Your assignment: Write out exactly the line containing "(227, 218) = (115, 292): purple" along with each line that follows it in the records below, and no others.

....................

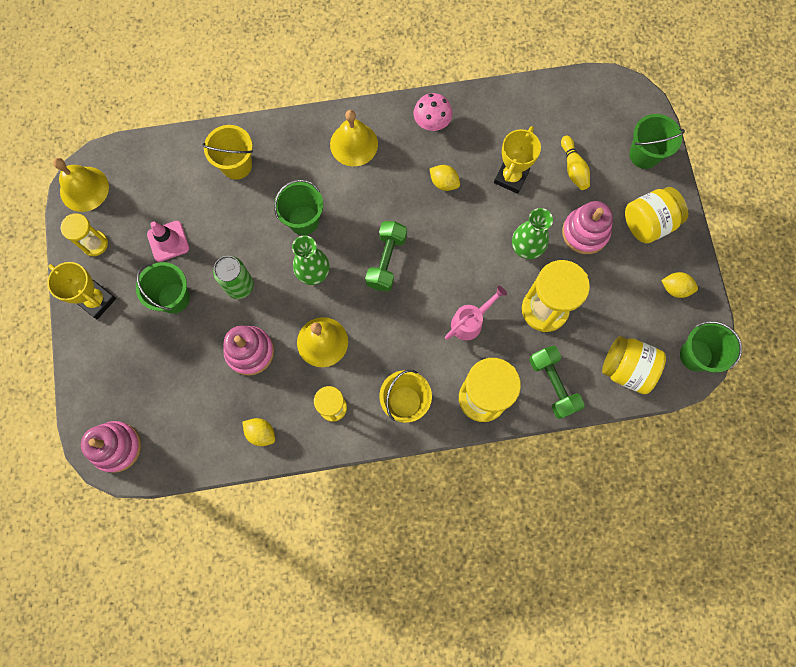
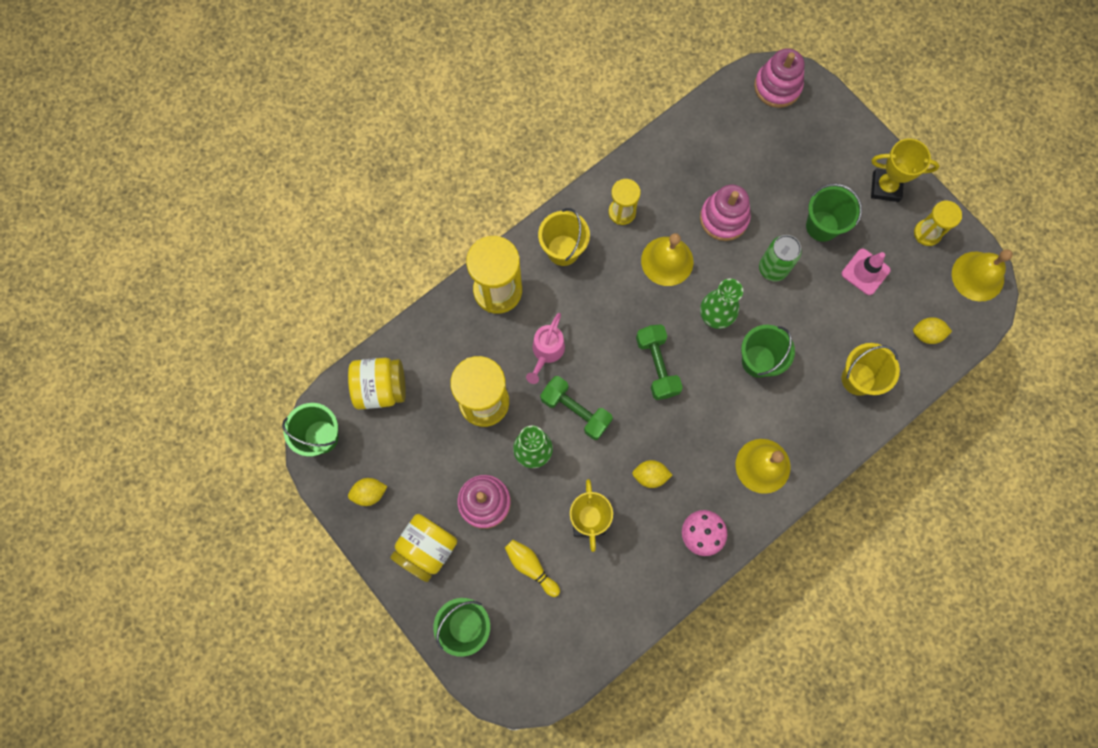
camera: 150 degrees right, 0 degrees up
(261, 433) = (668, 160): yellow lemon -> yellow lemon (926, 334)
(553, 384) = (441, 337): green dumbbell -> green dumbbell (575, 411)

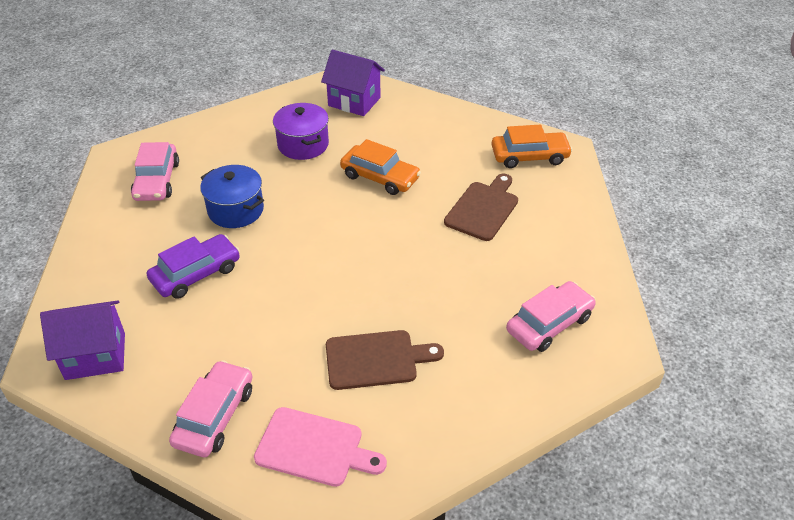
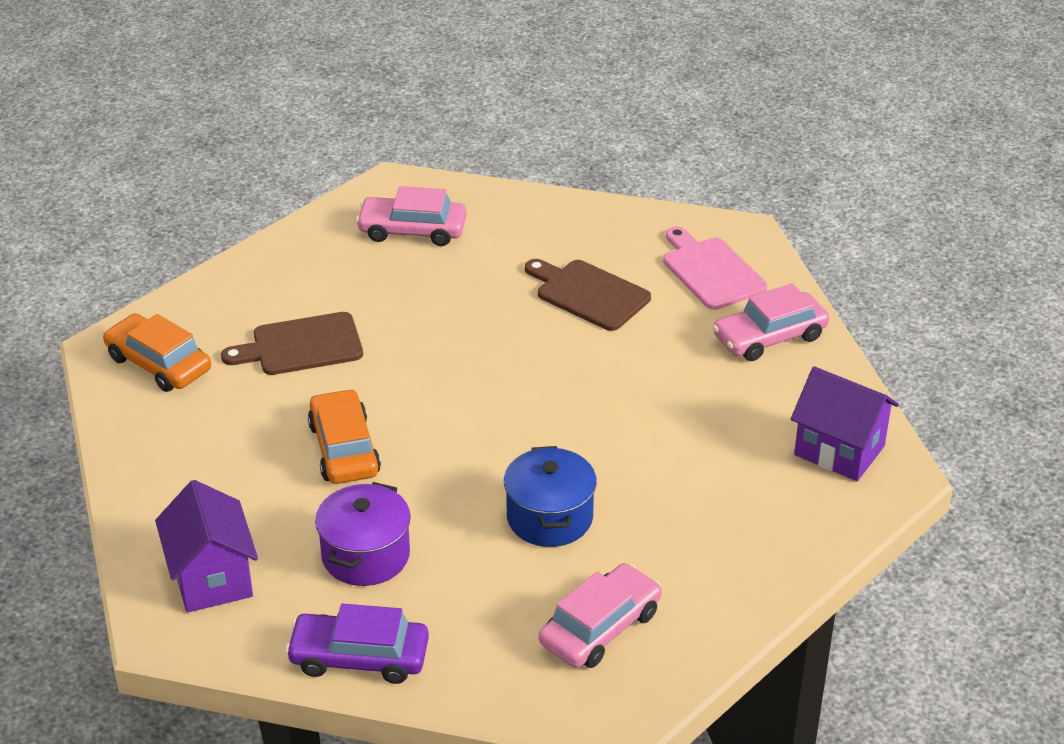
camera: 135 degrees left, 5 degrees down
(196, 274) = (668, 470): purple car -> purple car (359, 657)

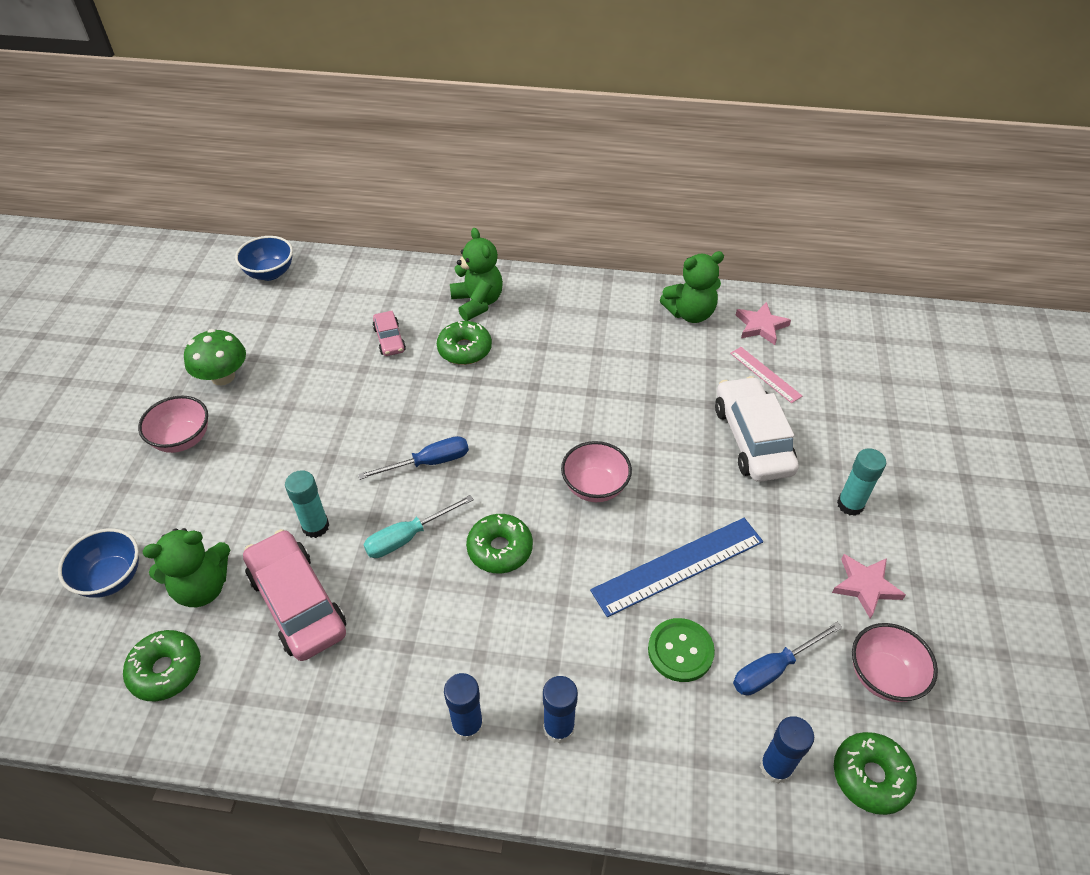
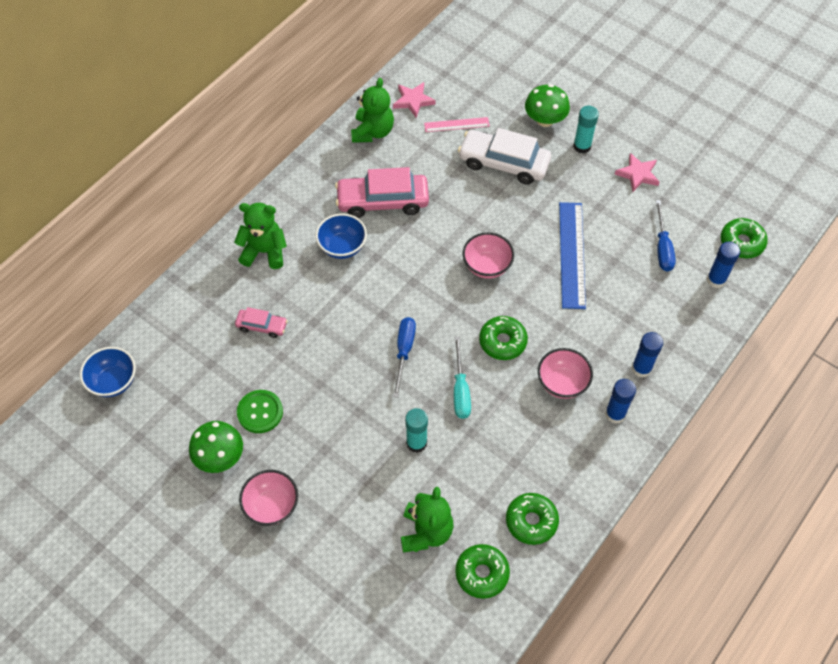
camera: 60 degrees left, 10 degrees up
(111, 578) = (381, 591): blue bowl -> blue bowl (342, 247)
(297, 603) = (474, 476): pink car -> pink car (383, 201)
(464, 349) = (309, 282): green donut -> green donut (531, 521)
(680, 651) = (627, 284): green button -> green button (260, 412)
(852, 450) = (545, 120): none -> green mushroom
(883, 676) = (693, 202): pink bowl -> pink bowl (562, 383)

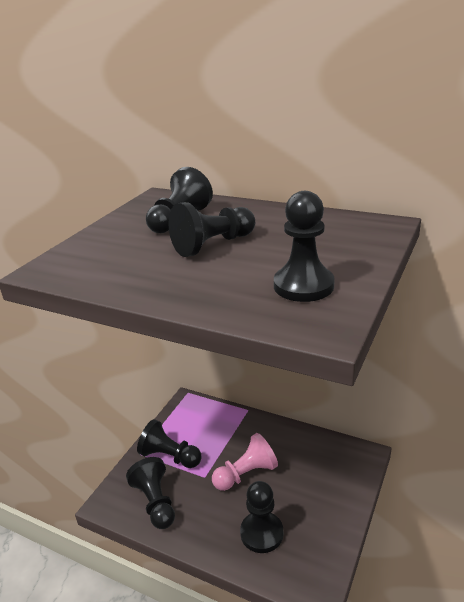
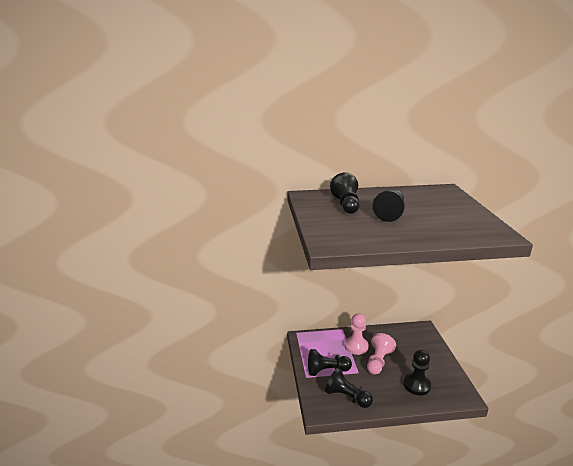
camera: 35 degrees left, 5 degrees down
(239, 440) = (356, 346): none -> pink pawn
(303, 286) = (465, 221): black pawn -> none

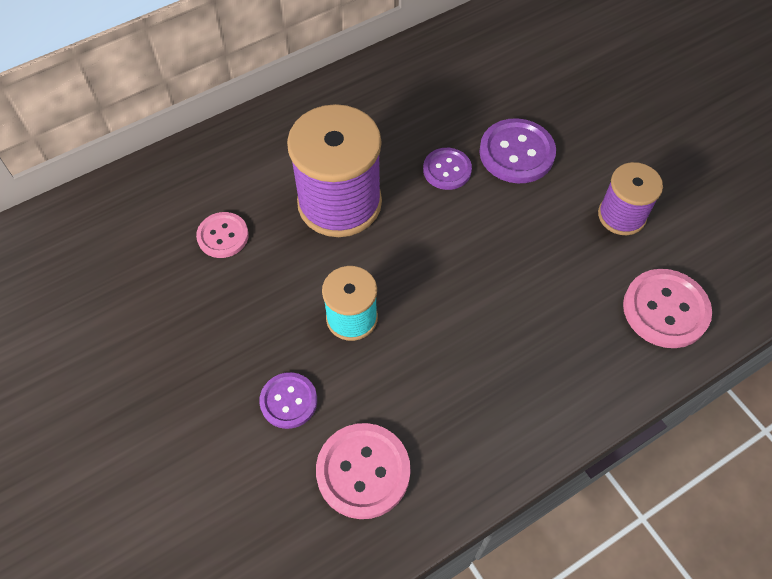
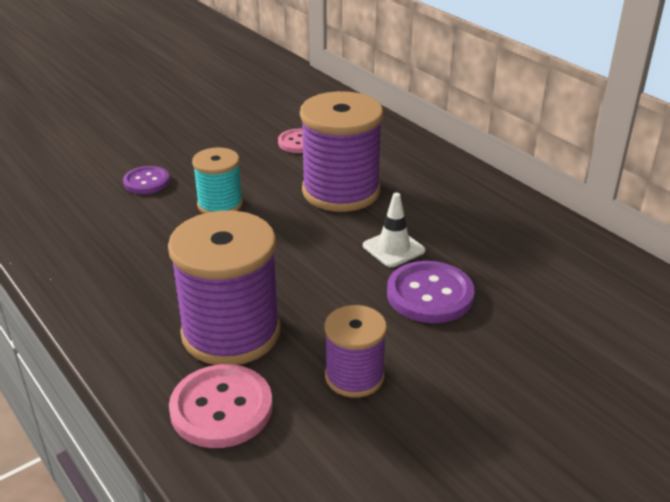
camera: 85 degrees right, 25 degrees down
(363, 471) = (79, 217): pink button -> none
(447, 170) = (393, 248): purple button -> white traffic cone
(571, 304) = (231, 332): none -> purple spool

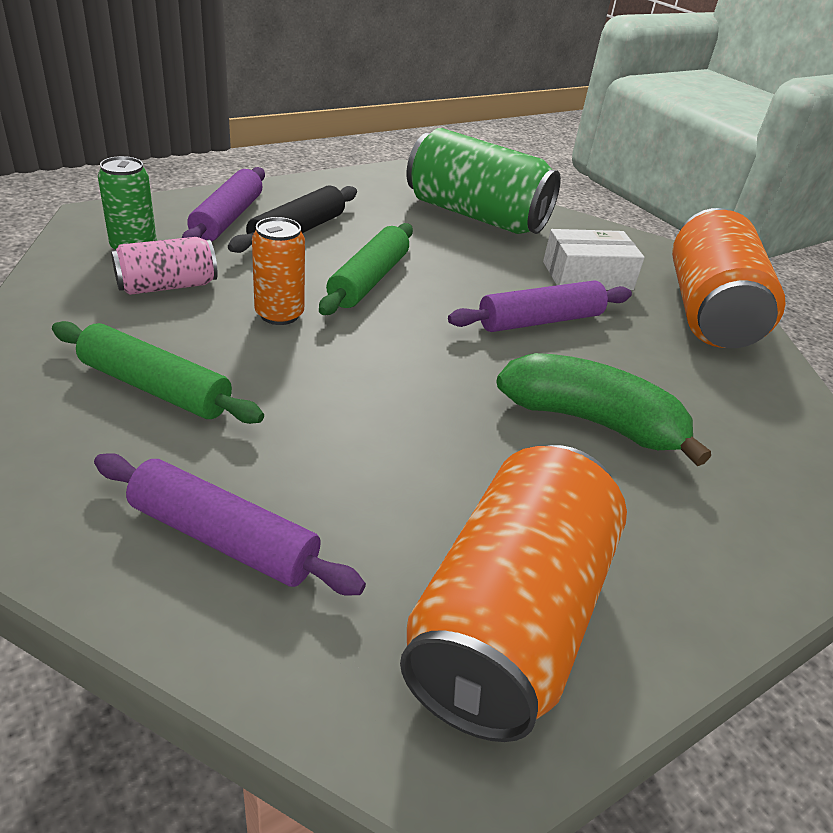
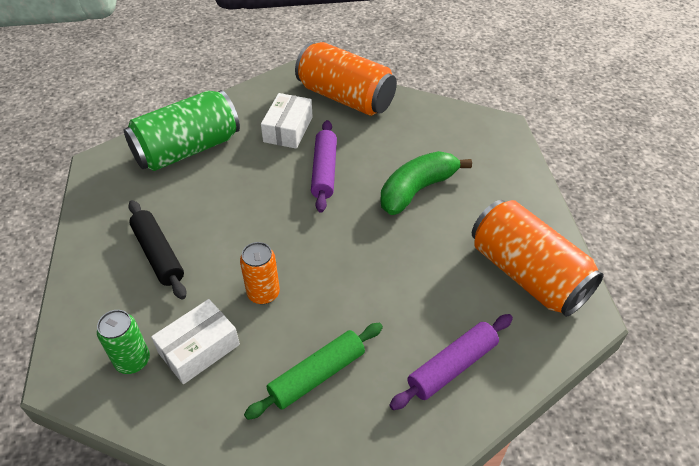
camera: 60 degrees left, 10 degrees up
(167, 286) = (199, 348): pink can -> white box
(227, 218) = (115, 292): purple rolling pin -> none
(369, 280) = (244, 235): green rolling pin -> none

....................

Response to the task:
(227, 218) = (115, 292): purple rolling pin -> none
(369, 280) = (244, 235): green rolling pin -> none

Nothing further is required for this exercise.